[Data for this task]

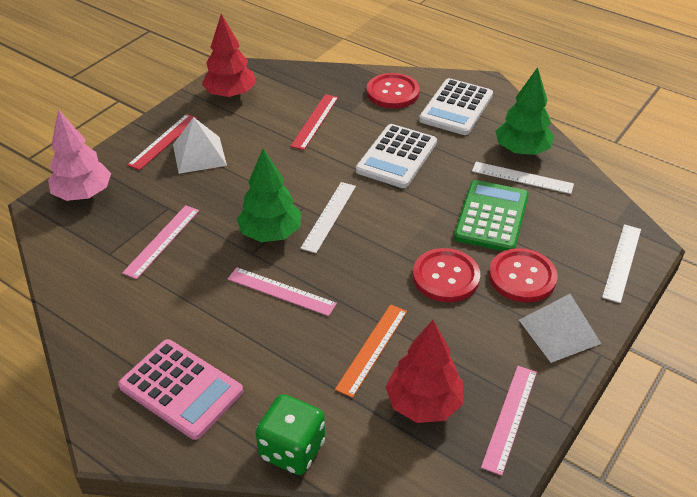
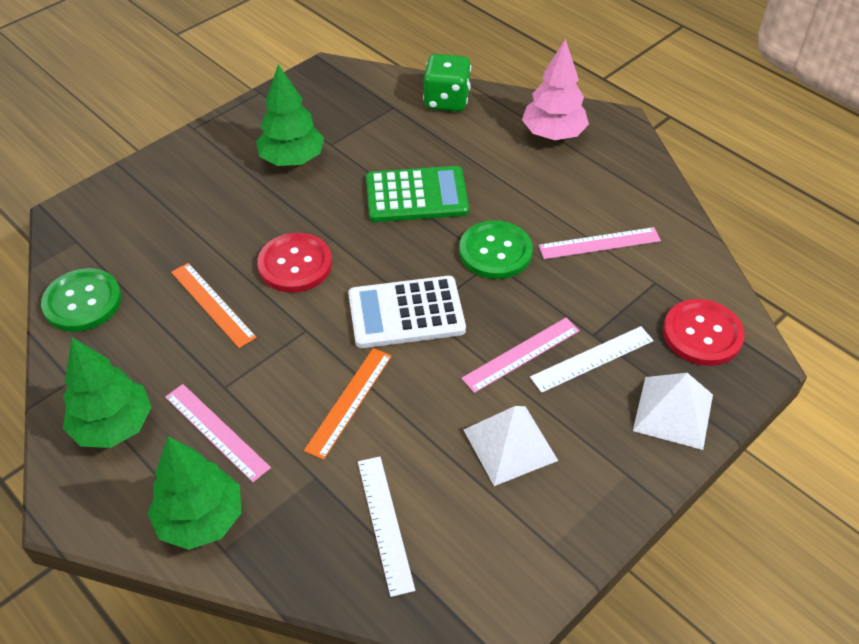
green button: 0 -> 2
green tree: 2 -> 3
orange ruler: 1 -> 2
pink calculator: 1 -> 0
red button: 3 -> 2
red ruler: 2 -> 0
red tree: 2 -> 0
white calculator: 2 -> 1
white ruler: 3 -> 2

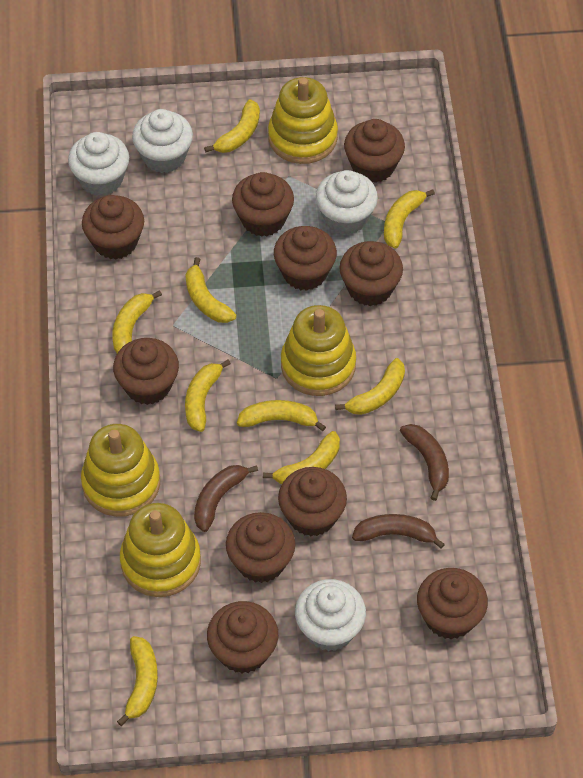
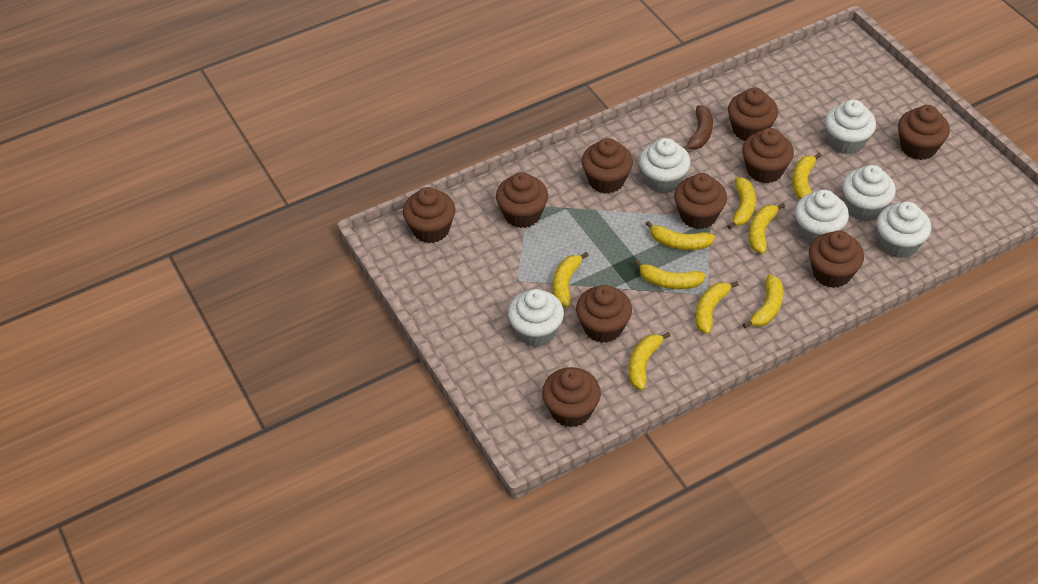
brown banana: 3 -> 1
white cupcake: 4 -> 6
yellow stacking toy: 4 -> 0

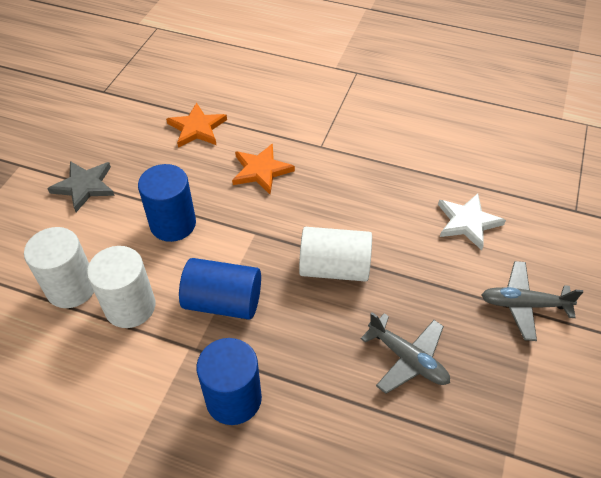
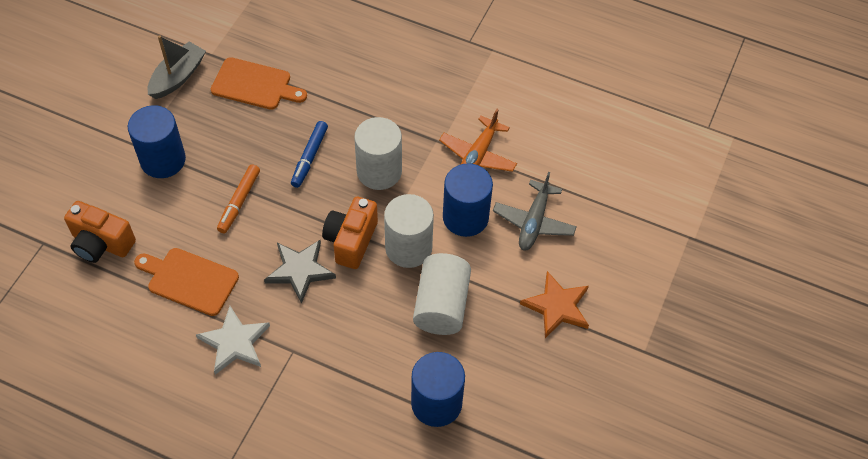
blue marker: 0 -> 1
grey boat: 0 -> 1
grey plane: 2 -> 1
orange camera: 0 -> 2
orange cutting board: 0 -> 2
orange marker: 0 -> 1
orange plane: 0 -> 1
orange star: 2 -> 1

[/Data for this task]

▶ **Work to complete**: Going through the entries above, count each line that has the word "ruler" and report only the count.

▶ **Expected answer**: 3